● Raw data:
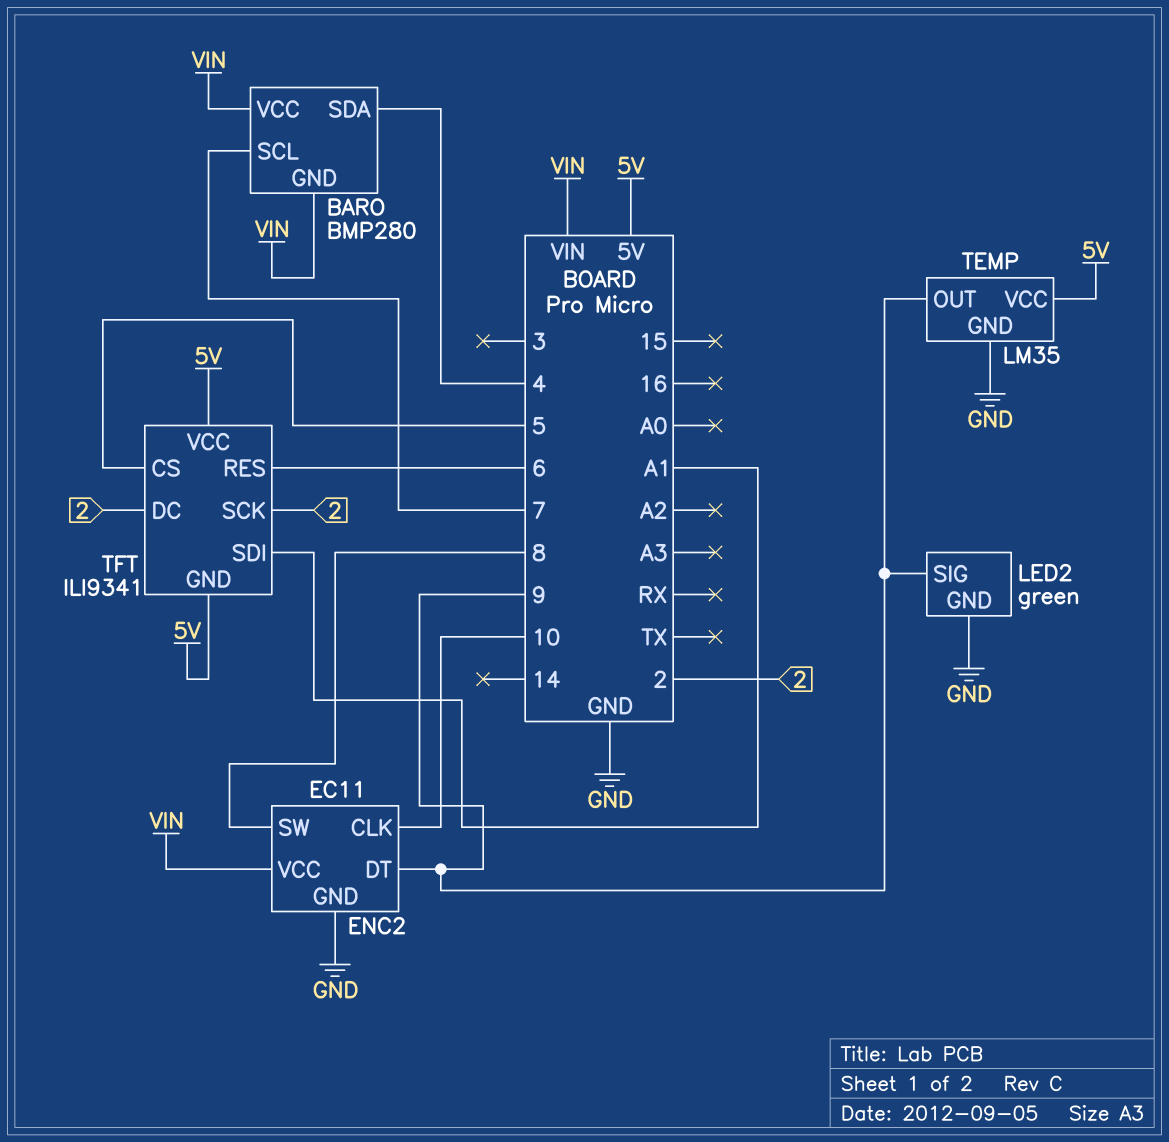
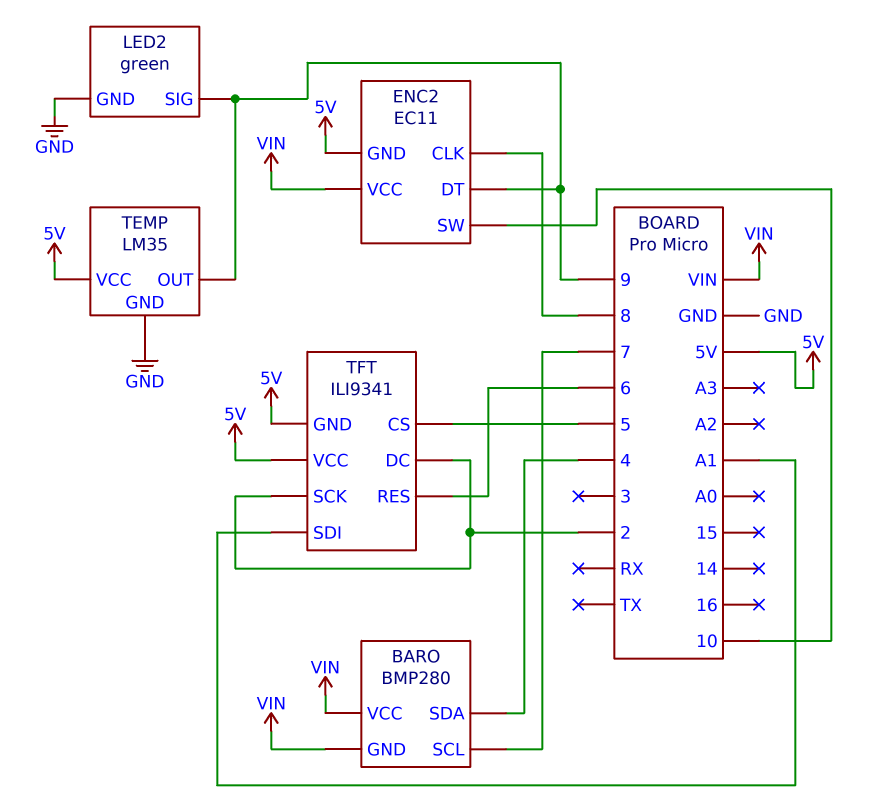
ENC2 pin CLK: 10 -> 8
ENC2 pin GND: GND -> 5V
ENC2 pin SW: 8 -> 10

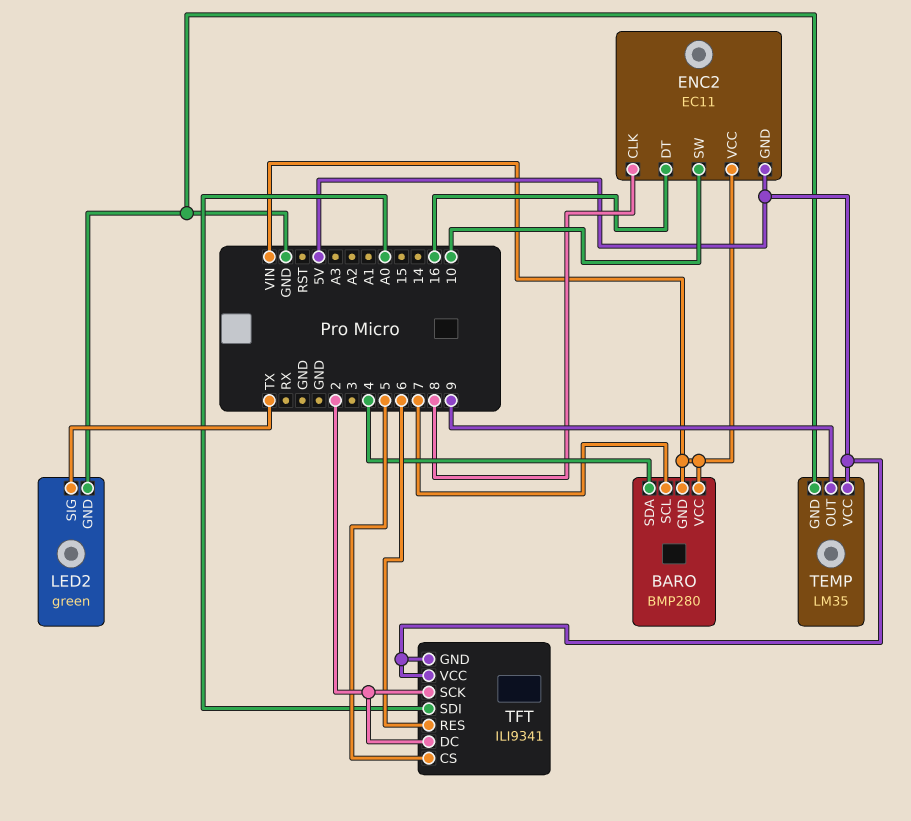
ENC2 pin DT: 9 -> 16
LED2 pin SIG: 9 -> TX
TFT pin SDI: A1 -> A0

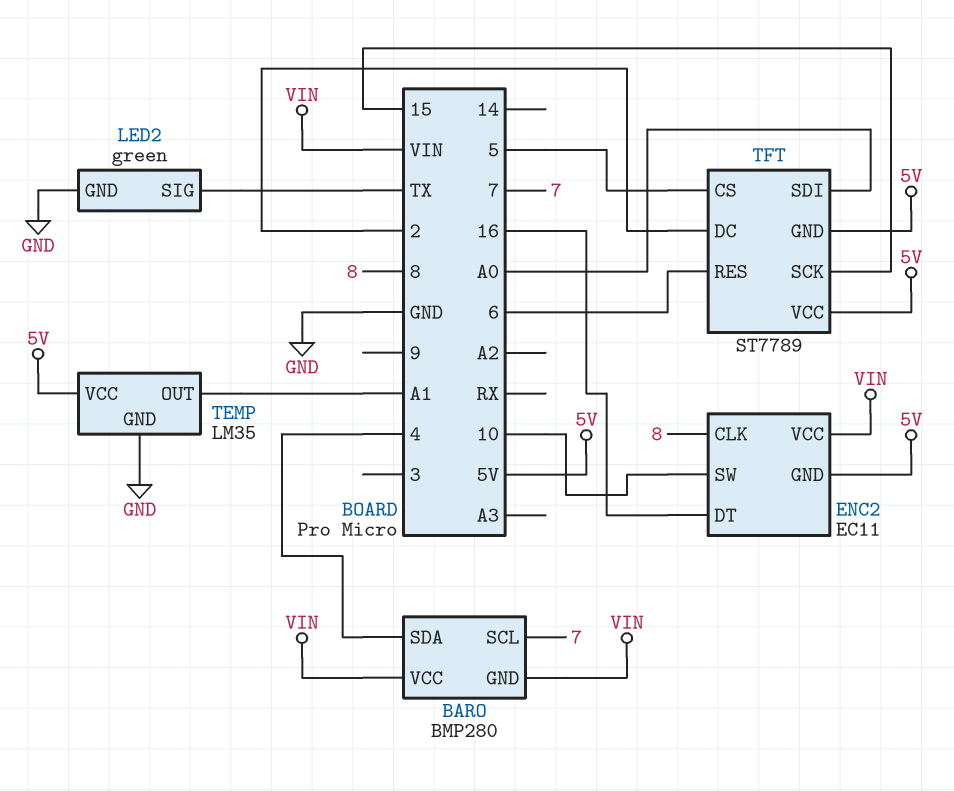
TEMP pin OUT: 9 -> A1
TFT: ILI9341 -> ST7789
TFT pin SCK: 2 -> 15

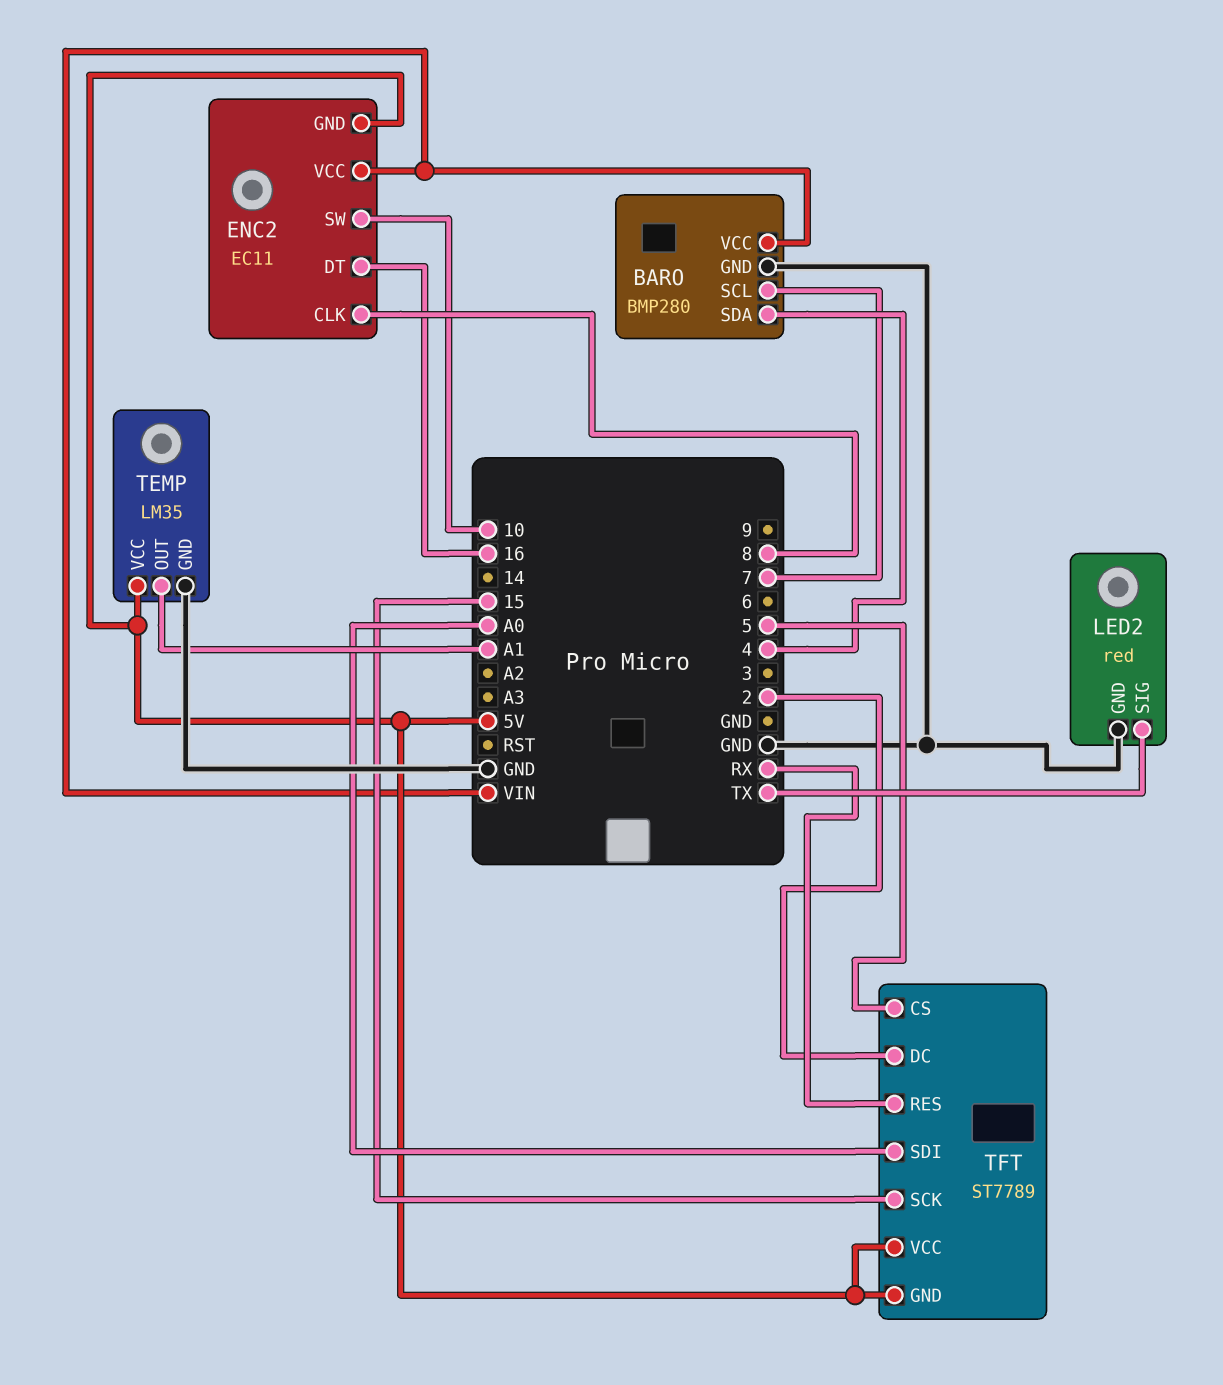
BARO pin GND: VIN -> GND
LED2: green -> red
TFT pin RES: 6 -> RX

● Work request:
To complete this exercise, repeat exactly the lines above from the one holding "ENC2 pin DT: 9 -> 16" to the end of the listing, both included, and leave the pictures out.

● Answer for this exercise:
ENC2 pin DT: 9 -> 16
LED2 pin SIG: 9 -> TX
TFT pin SDI: A1 -> A0

TEMP pin OUT: 9 -> A1
TFT: ILI9341 -> ST7789
TFT pin SCK: 2 -> 15

BARO pin GND: VIN -> GND
LED2: green -> red
TFT pin RES: 6 -> RX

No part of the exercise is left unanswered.